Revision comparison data

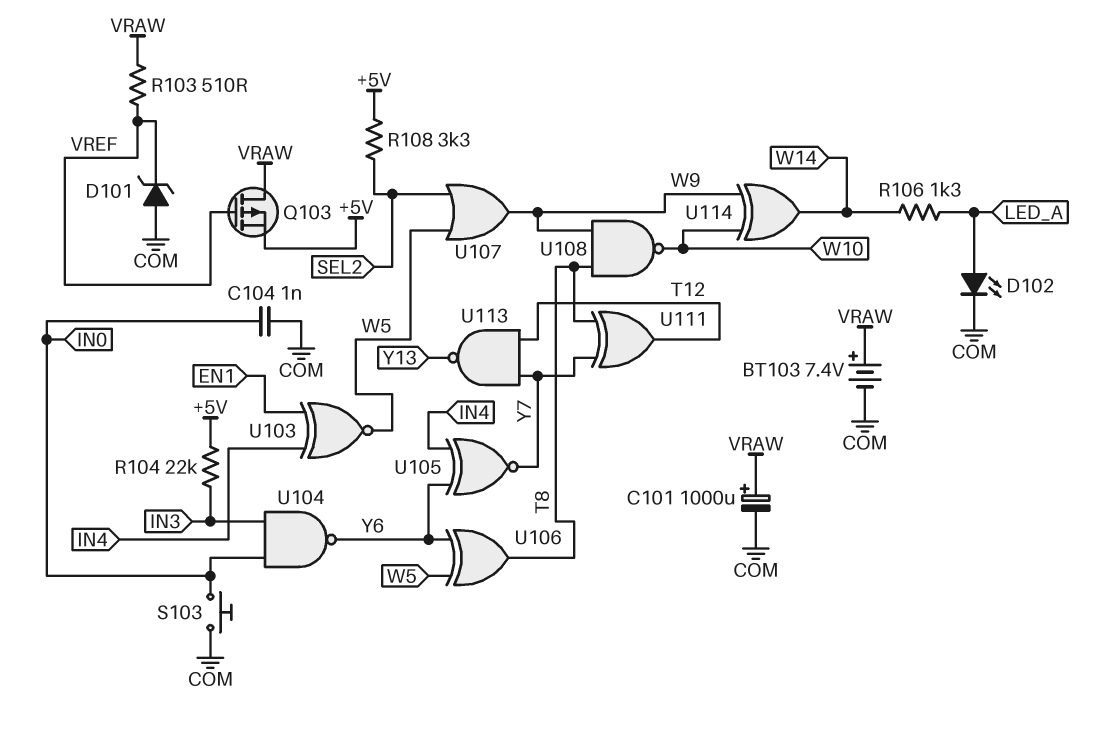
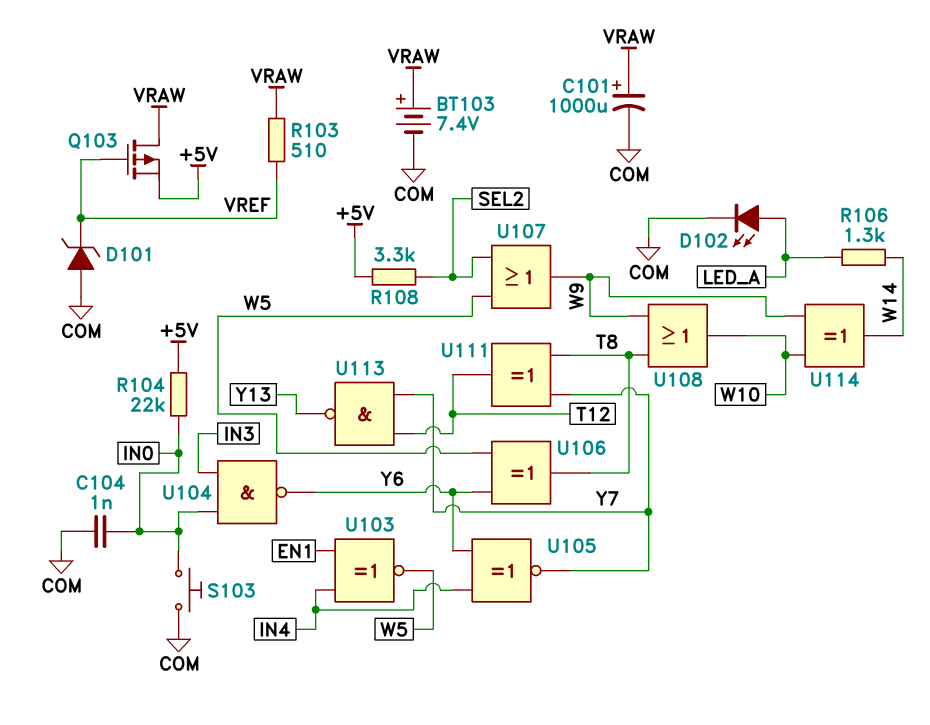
R104: 22k (+5V, IN3) -> 22k (+5V, IN0)
U108: NAND (in T8, in W9, out W10) -> OR (in T8, in W9, out W10)

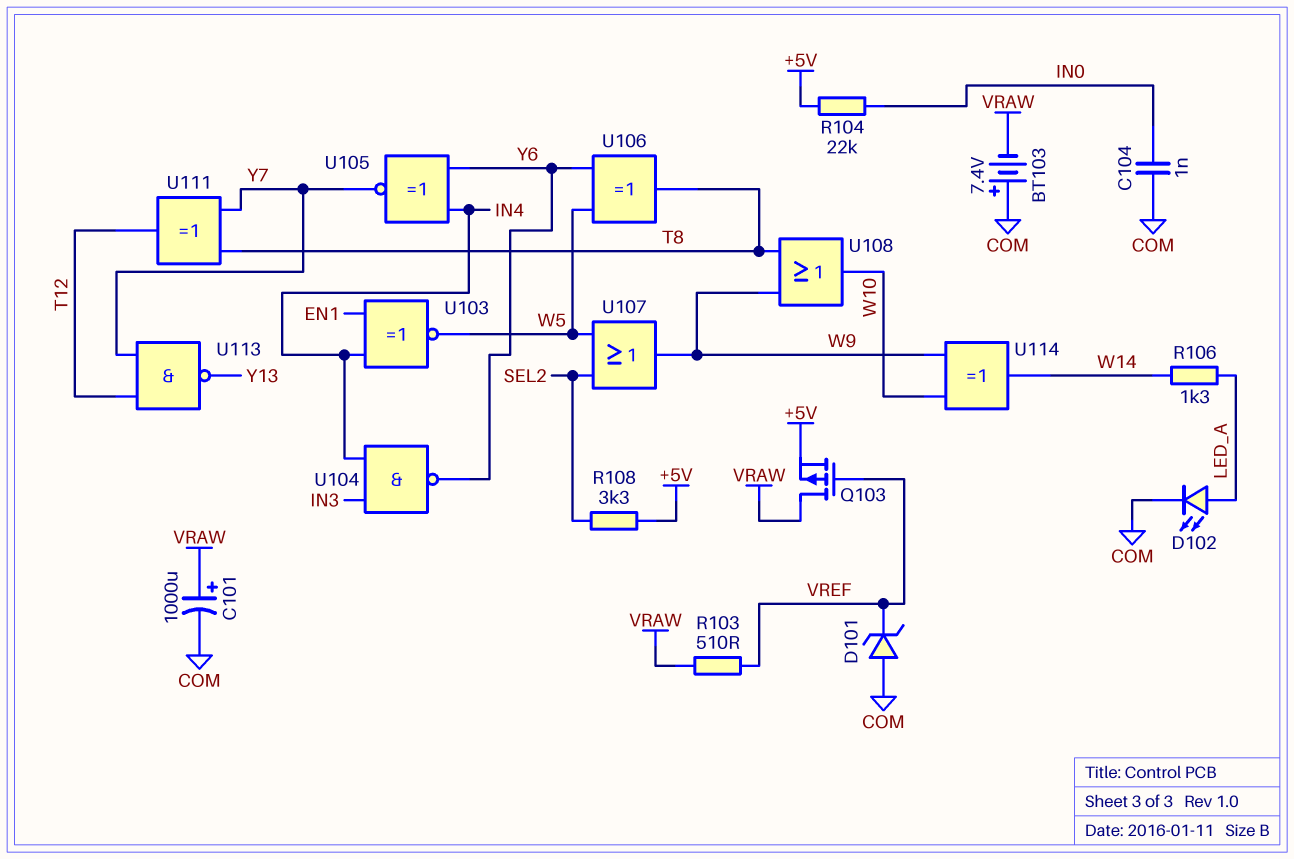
BT103: 7.4V (plus VRAW, minus COM) -> 7.4V (plus COM, minus VRAW)
S103: button (COM, IN0) -> none
U104: NAND (in IN0, in IN3, out Y6) -> NAND (in IN3, in IN4, out Y6)

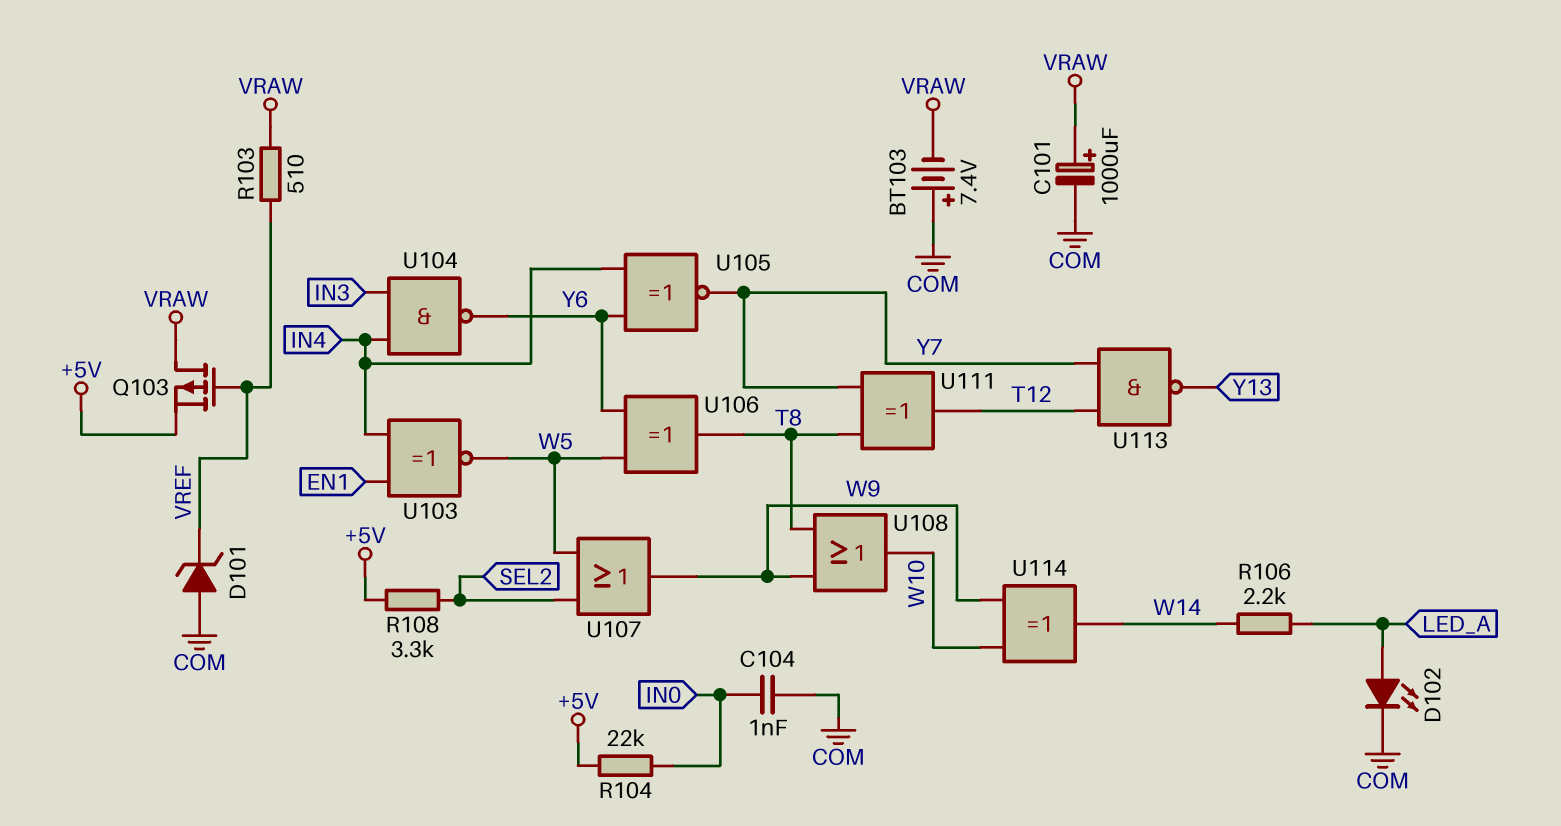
R106: 1.3k (LED_A, W14) -> 2.2k (LED_A, W14)

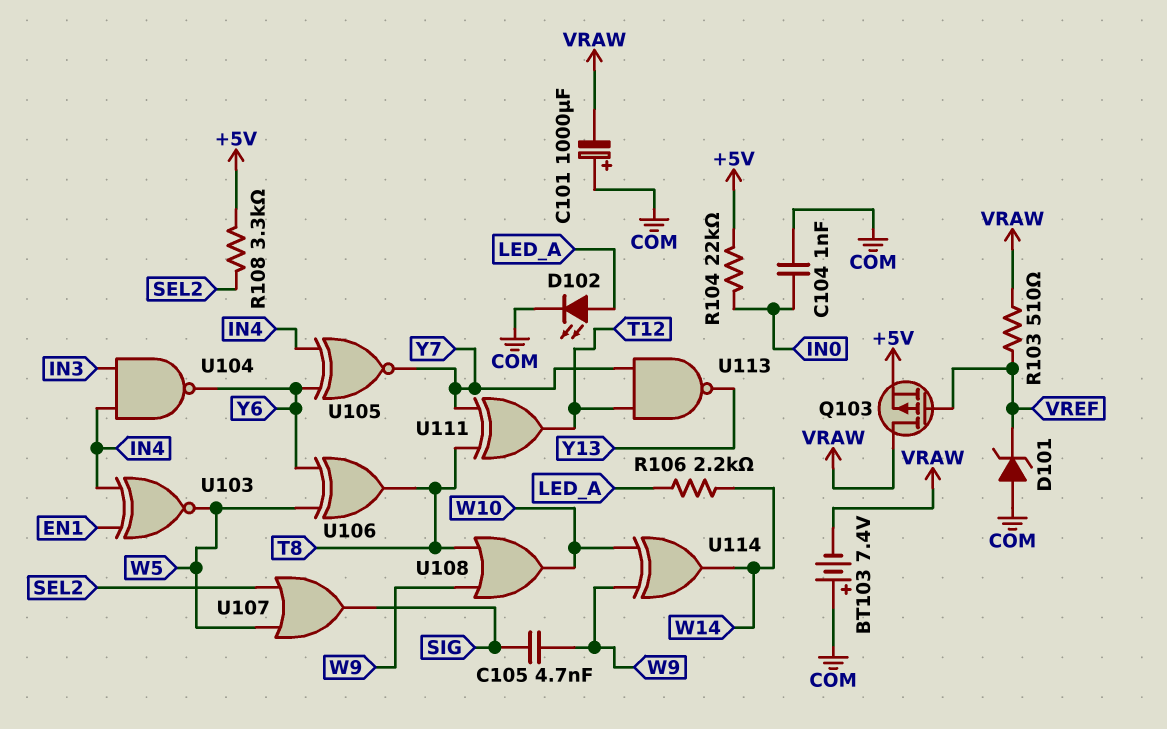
C101: 1000uF (plus VRAW, minus COM) -> 1000uF (plus COM, minus VRAW)
C105: none -> 4.7nF (SIG, W9)
U107: OR (in SEL2, in W5, out W9) -> OR (in SEL2, in W5, out SIG)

Your goal
Return an exact transcription of the entries above, excluding each image.

Your solution
R104: 22k (+5V, IN3) -> 22k (+5V, IN0)
U108: NAND (in T8, in W9, out W10) -> OR (in T8, in W9, out W10)

BT103: 7.4V (plus VRAW, minus COM) -> 7.4V (plus COM, minus VRAW)
S103: button (COM, IN0) -> none
U104: NAND (in IN0, in IN3, out Y6) -> NAND (in IN3, in IN4, out Y6)

R106: 1.3k (LED_A, W14) -> 2.2k (LED_A, W14)

C101: 1000uF (plus VRAW, minus COM) -> 1000uF (plus COM, minus VRAW)
C105: none -> 4.7nF (SIG, W9)
U107: OR (in SEL2, in W5, out W9) -> OR (in SEL2, in W5, out SIG)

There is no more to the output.